(Given data)

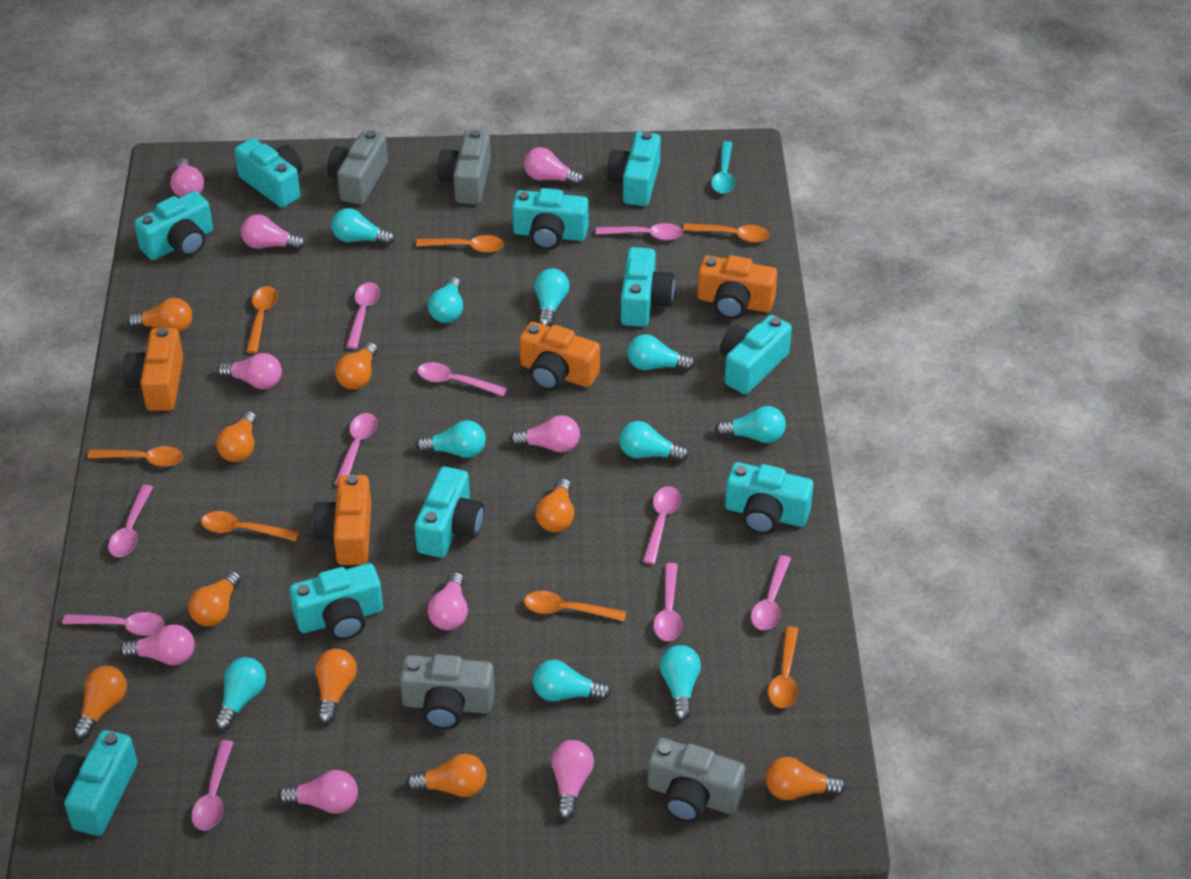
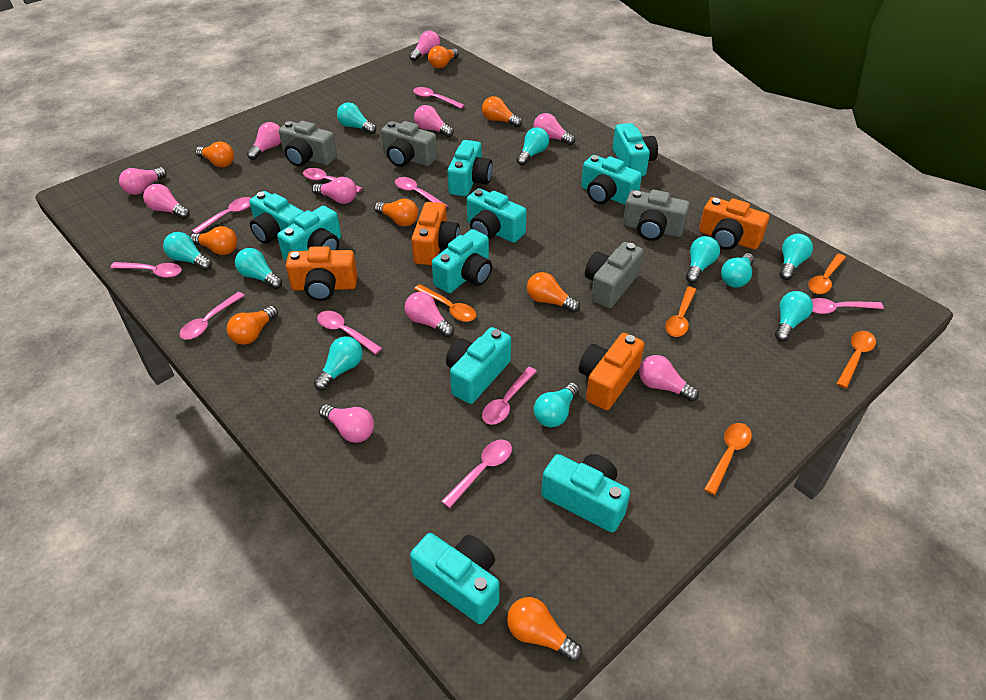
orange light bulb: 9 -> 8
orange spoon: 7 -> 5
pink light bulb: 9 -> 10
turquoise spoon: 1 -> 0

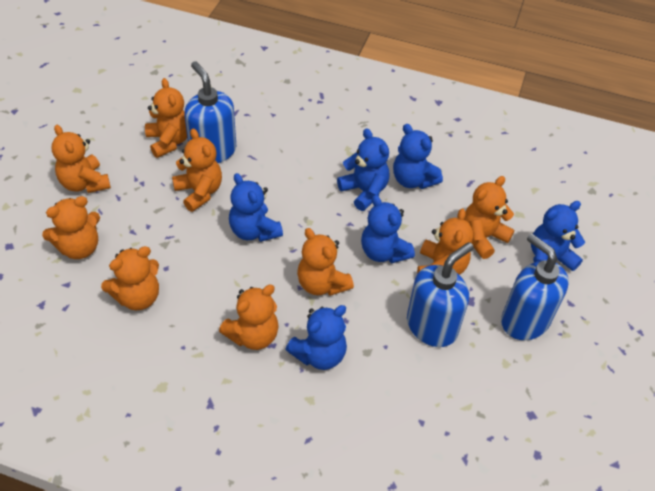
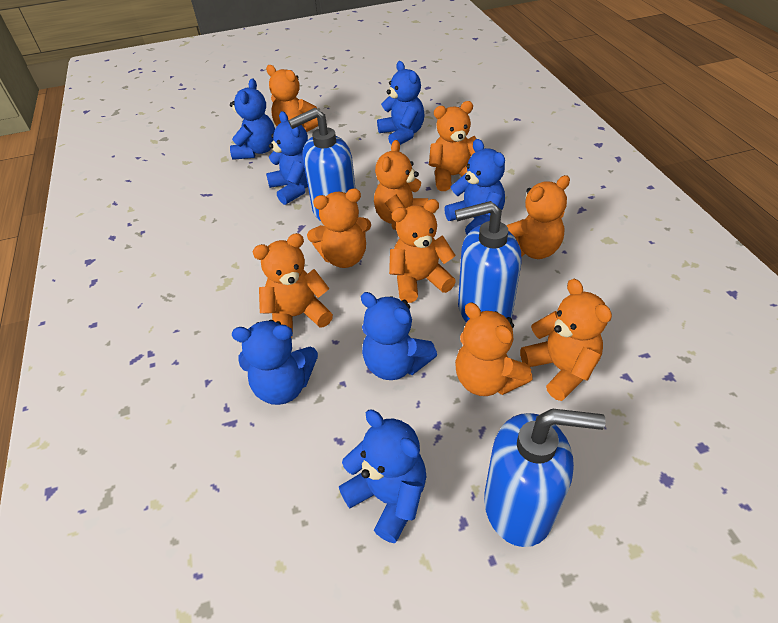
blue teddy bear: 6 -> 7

(End Given data)

Work item:
What is needed is a count of the lines in the data that contain the word "bulb"; please give it and no other words.

Output:
2